++++ Material for the task ++++

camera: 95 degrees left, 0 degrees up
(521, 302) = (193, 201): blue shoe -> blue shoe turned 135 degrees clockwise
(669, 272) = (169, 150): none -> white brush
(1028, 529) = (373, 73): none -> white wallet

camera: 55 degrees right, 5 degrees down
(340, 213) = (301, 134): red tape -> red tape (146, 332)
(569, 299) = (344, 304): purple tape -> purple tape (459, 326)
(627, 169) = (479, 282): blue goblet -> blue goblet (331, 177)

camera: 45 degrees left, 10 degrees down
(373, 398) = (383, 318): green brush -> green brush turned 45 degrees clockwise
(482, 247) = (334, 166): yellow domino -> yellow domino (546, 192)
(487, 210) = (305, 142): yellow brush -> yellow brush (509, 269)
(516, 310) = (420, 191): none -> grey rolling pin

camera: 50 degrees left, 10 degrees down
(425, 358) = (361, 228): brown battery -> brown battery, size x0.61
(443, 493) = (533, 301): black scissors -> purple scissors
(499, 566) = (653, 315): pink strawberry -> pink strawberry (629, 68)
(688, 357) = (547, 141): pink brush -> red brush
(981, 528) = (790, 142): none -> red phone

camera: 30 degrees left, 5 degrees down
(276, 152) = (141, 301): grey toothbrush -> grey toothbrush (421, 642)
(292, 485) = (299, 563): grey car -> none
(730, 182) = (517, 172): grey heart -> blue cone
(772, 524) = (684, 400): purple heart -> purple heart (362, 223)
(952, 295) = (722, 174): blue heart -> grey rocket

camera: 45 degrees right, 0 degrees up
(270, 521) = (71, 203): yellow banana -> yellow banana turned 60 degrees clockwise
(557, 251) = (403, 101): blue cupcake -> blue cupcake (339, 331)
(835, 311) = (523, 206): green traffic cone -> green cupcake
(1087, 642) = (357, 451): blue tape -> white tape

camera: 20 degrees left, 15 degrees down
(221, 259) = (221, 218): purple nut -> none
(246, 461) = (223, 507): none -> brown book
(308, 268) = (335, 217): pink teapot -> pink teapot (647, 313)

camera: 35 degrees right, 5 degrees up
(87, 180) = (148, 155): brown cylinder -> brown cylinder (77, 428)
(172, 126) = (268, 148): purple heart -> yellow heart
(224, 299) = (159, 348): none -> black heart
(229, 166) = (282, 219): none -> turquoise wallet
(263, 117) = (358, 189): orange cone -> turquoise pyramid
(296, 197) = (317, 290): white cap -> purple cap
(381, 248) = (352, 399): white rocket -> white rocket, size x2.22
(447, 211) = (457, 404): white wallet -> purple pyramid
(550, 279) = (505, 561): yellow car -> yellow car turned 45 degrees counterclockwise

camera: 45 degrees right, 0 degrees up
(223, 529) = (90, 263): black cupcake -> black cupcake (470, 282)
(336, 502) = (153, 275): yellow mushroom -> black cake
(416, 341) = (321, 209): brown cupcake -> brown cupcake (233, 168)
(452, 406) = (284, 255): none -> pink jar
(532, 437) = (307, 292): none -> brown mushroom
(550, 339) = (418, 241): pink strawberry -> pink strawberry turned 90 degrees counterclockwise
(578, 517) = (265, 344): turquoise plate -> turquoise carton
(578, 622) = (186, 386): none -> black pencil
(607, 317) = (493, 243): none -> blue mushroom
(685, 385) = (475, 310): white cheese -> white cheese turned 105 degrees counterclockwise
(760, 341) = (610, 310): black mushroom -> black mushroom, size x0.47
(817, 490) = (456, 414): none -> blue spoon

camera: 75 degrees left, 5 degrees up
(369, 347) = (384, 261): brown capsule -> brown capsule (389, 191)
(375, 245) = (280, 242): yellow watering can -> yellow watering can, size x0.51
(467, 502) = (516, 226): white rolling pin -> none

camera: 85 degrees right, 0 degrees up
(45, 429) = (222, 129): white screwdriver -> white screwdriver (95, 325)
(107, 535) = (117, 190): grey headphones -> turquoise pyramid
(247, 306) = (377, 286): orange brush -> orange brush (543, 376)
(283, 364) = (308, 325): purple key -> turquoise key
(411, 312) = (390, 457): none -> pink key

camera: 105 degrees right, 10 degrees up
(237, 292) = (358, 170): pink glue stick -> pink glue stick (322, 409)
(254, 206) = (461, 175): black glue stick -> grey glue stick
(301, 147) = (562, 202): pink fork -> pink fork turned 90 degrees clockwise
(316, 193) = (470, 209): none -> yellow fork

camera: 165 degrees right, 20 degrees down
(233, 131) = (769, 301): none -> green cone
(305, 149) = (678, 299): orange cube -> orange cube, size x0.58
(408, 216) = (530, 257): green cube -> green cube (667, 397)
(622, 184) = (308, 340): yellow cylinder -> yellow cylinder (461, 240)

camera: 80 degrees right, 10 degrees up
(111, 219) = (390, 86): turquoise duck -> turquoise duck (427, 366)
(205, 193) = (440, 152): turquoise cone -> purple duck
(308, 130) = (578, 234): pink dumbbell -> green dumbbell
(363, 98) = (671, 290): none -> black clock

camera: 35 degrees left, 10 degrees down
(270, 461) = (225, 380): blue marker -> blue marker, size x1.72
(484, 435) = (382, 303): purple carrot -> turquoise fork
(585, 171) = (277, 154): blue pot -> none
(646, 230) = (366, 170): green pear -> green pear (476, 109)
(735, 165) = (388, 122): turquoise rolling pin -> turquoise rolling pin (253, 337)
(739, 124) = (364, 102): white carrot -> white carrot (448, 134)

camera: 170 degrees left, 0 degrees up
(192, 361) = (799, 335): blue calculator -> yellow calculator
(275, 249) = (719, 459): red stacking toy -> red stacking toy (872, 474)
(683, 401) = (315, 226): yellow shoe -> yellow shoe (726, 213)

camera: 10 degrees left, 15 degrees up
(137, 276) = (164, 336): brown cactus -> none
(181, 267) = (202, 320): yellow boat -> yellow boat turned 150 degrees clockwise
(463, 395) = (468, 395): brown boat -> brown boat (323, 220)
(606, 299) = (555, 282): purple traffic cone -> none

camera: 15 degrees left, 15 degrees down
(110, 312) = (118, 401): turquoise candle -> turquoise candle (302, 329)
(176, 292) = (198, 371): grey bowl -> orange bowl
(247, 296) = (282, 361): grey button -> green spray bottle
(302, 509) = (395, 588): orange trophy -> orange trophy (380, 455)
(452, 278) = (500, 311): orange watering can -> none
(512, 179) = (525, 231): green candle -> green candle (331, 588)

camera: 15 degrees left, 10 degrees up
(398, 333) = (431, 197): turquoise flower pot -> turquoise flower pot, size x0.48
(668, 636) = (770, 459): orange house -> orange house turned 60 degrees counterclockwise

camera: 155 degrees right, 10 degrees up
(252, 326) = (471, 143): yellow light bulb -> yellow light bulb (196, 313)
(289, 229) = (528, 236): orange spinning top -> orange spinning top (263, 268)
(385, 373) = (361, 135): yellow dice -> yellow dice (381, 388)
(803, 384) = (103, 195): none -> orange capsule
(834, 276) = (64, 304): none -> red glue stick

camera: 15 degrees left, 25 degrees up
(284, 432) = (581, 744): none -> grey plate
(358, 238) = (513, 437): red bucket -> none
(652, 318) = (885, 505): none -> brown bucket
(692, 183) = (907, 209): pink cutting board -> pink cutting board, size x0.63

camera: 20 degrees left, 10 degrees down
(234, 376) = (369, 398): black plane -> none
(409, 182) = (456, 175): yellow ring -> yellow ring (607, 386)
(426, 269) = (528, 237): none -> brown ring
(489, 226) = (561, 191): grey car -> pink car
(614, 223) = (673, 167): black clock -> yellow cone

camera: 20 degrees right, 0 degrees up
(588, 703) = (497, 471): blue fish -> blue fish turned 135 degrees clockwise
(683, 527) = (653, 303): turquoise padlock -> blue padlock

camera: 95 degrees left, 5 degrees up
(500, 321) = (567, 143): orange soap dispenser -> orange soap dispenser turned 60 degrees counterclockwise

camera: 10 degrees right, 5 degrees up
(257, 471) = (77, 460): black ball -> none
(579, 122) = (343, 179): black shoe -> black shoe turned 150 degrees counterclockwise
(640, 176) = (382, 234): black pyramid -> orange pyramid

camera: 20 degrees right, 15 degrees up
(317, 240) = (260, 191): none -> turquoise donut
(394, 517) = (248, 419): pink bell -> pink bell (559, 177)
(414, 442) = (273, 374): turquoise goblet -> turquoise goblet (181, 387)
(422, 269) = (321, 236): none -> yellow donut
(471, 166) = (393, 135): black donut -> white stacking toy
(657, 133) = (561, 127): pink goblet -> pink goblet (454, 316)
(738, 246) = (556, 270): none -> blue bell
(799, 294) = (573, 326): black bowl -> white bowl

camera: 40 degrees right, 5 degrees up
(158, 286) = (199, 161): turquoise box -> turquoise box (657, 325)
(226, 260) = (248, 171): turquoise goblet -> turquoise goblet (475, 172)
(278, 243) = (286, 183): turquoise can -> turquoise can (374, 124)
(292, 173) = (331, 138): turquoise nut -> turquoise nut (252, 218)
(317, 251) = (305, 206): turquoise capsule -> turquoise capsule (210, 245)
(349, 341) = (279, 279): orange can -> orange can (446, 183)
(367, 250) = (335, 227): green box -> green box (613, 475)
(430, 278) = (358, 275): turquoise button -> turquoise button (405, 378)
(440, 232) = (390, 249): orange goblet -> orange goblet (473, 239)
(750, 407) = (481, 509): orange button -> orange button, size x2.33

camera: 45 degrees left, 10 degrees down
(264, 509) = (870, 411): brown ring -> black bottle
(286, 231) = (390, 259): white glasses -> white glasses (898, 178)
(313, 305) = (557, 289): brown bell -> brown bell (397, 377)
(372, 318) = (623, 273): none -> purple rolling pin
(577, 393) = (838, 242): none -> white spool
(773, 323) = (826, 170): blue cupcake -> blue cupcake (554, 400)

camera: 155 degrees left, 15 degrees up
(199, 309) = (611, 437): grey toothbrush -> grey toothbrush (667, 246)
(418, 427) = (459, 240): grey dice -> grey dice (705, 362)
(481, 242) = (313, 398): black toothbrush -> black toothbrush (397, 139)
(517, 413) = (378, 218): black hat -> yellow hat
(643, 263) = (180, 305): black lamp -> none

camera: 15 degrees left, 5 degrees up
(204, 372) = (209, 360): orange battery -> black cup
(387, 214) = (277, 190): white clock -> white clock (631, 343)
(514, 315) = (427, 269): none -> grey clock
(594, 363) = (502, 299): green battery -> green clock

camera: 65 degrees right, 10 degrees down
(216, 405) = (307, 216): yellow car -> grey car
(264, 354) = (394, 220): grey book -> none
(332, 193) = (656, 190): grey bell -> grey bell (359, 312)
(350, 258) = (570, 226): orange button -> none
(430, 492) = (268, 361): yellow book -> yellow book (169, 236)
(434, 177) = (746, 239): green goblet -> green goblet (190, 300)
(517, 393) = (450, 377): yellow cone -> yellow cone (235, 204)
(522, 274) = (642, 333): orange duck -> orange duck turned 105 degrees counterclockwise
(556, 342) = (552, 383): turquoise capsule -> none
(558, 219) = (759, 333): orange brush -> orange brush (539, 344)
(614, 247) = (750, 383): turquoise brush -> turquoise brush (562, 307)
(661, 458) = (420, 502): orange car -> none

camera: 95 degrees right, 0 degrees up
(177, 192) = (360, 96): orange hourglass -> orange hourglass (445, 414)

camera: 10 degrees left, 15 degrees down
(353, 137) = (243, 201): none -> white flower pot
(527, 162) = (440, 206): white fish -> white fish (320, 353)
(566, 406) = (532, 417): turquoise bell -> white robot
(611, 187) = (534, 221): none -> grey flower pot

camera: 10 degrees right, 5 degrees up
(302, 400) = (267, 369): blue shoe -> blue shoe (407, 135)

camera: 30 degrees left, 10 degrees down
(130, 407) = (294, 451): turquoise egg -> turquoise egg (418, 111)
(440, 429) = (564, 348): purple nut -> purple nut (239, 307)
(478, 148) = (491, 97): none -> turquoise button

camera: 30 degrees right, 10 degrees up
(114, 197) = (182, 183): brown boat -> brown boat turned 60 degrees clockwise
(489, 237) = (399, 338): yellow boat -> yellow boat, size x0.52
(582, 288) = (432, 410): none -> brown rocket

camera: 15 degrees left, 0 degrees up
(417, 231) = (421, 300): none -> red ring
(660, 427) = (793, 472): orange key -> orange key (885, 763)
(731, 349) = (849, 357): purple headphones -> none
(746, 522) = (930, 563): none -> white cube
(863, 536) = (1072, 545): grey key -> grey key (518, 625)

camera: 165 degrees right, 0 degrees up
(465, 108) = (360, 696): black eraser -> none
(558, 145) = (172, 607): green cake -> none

++++

= What you need to do =
Please return only the lines above, starting at the line that has "(349, 341) = (279, 279): orange" and ending at the line that has "(773, 323) = (826, 170): blue", keeping both and leaving each one unchanged.

= Solution to this problem =
(349, 341) = (279, 279): orange can -> orange can (446, 183)
(367, 250) = (335, 227): green box -> green box (613, 475)
(430, 278) = (358, 275): turquoise button -> turquoise button (405, 378)
(440, 232) = (390, 249): orange goblet -> orange goblet (473, 239)
(750, 407) = (481, 509): orange button -> orange button, size x2.33

camera: 45 degrees left, 10 degrees down
(264, 509) = (870, 411): brown ring -> black bottle
(286, 231) = (390, 259): white glasses -> white glasses (898, 178)
(313, 305) = (557, 289): brown bell -> brown bell (397, 377)
(372, 318) = (623, 273): none -> purple rolling pin
(577, 393) = (838, 242): none -> white spool
(773, 323) = (826, 170): blue cupcake -> blue cupcake (554, 400)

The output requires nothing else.